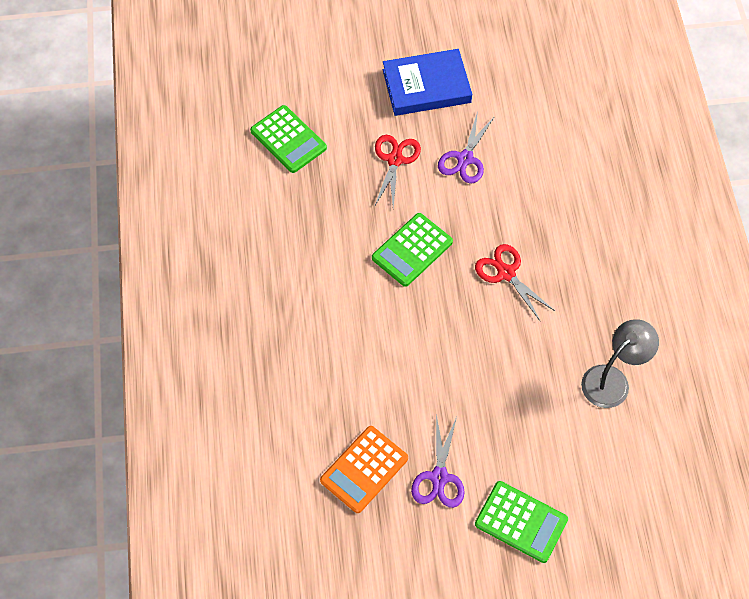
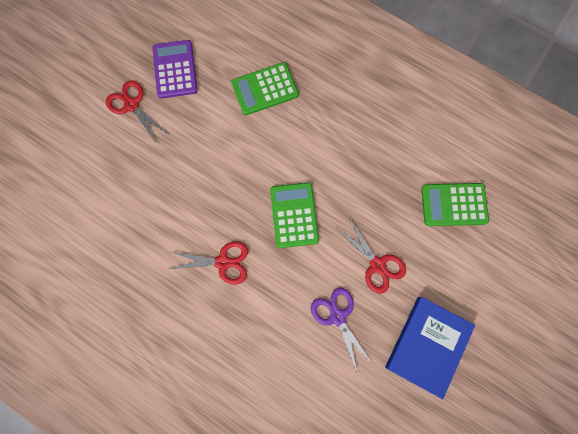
camera: 130 degrees right, 15 degrees up
orange calculator [320,426,408,513] -> purple calculator [152,40,198,99]
purple scissors [411,414,465,508] -> red scissors [106,80,170,143]
green calculator [475,481,568,563] -> green calculator moved to [231,62,299,115]
grey lamp [581,319,659,408] -> none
---+---
▶ **Exercise prompt**
Using the material above, print word for word the lines from the one holding "purple scissors [411,414,465,508]" through the last line.

▶ **Your solution**
purple scissors [411,414,465,508] -> red scissors [106,80,170,143]
green calculator [475,481,568,563] -> green calculator moved to [231,62,299,115]
grey lamp [581,319,659,408] -> none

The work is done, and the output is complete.